DATA PROVIDED: Begin

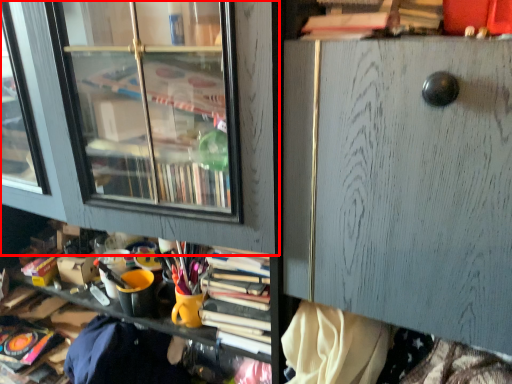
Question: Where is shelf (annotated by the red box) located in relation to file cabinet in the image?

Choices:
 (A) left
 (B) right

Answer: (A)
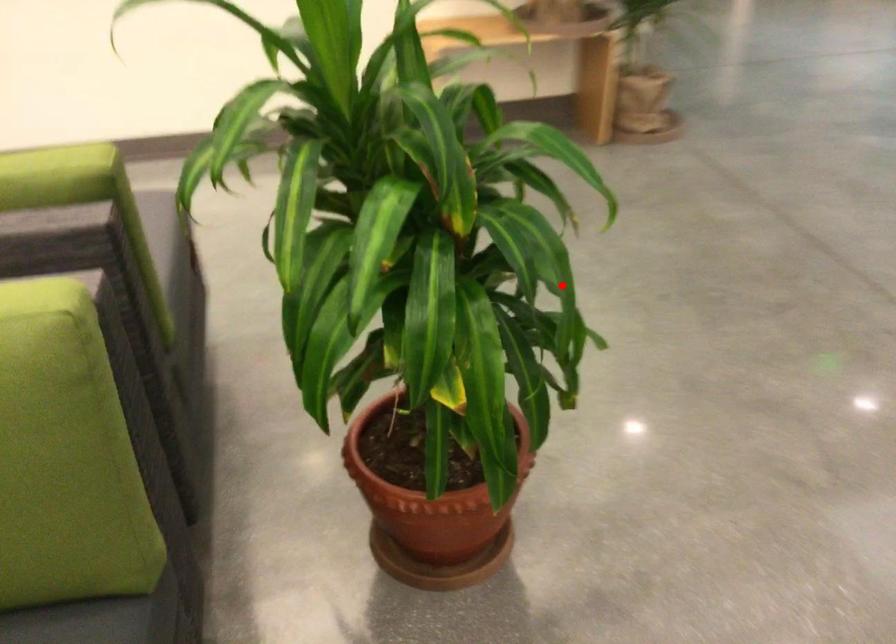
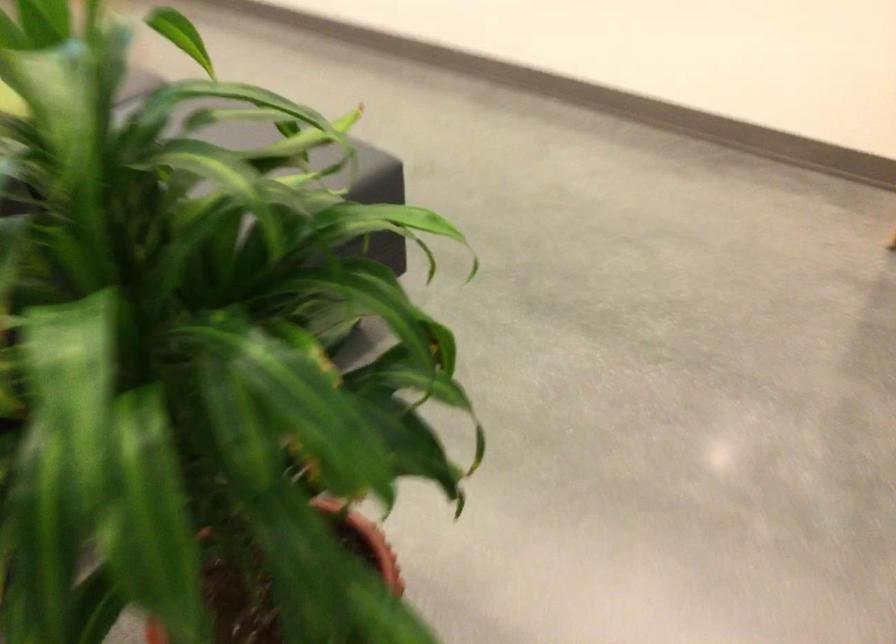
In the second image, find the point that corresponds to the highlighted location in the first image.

DATA PROVIDED: End

EXERCISE DESCRIPTION » Pick out every line in the records above that contains the word "image", and copy each of those lines.

ANSWER BOX »
Question: Where is shelf (annotated by the red box) located in relation to file cabinet in the image?
In the second image, find the point that corresponds to the highlighted location in the first image.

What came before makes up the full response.